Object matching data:
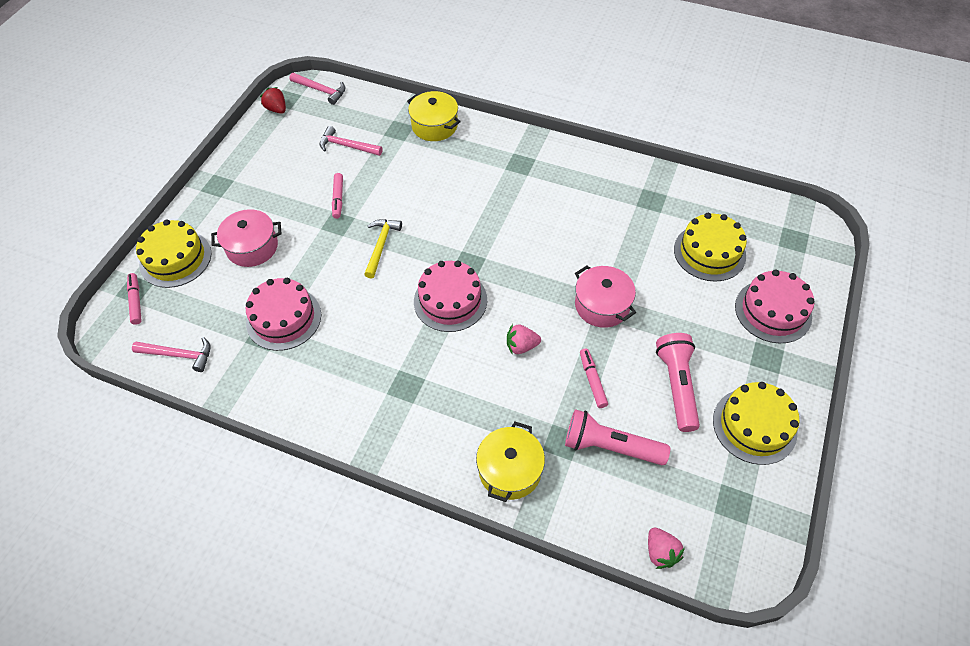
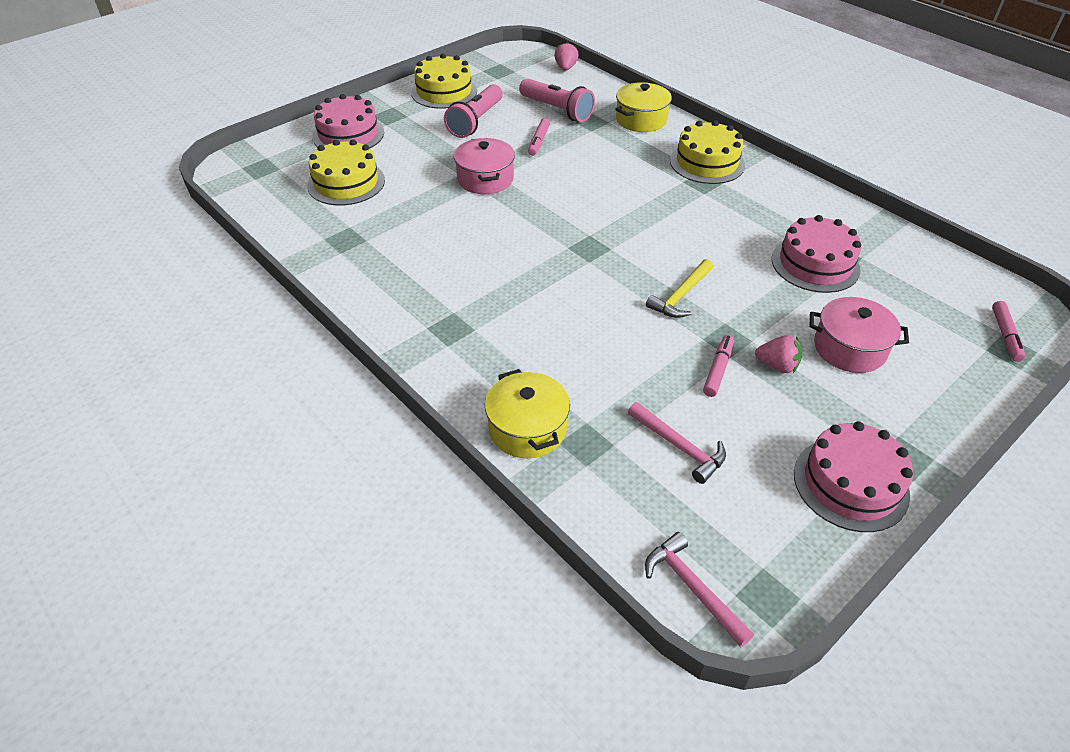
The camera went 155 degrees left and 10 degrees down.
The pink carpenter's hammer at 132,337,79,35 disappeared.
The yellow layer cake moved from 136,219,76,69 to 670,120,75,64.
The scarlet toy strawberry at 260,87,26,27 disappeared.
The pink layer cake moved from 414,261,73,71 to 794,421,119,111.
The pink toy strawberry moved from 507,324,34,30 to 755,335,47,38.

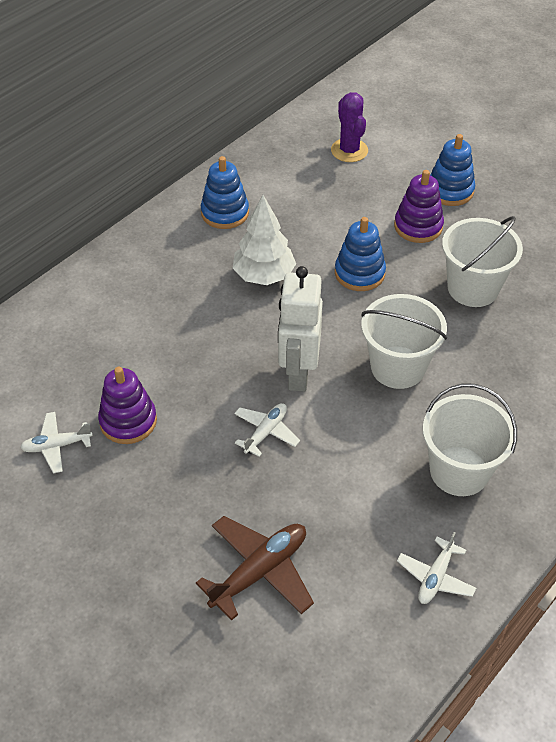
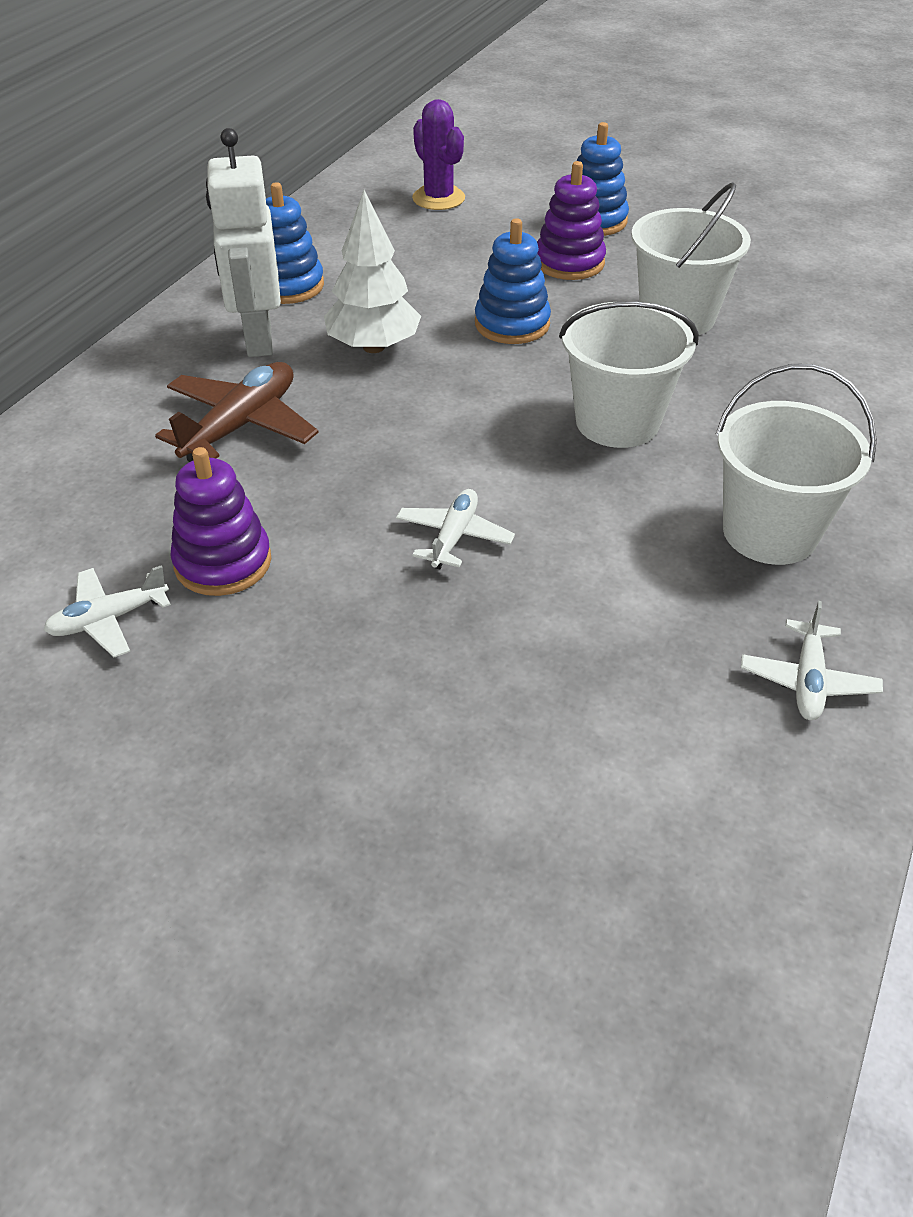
The camera went 15 degrees left and 5 degrees down.
The brown toy plane moved from 196,516,118,105 to 155,362,164,100.
The white toy robot moved from 278,266,45,126 to 206,128,75,229.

WHAT THE TASK REQUIRES:
Each line from the one that holds "The pink layer" through the final line of the data must be retyped exactly; the pictures must not appear.

SOLVED PROBLEM:
The pink layer cake moved from 414,261,73,71 to 794,421,119,111.
The pink toy strawberry moved from 507,324,34,30 to 755,335,47,38.

The camera went 15 degrees left and 5 degrees down.
The brown toy plane moved from 196,516,118,105 to 155,362,164,100.
The white toy robot moved from 278,266,45,126 to 206,128,75,229.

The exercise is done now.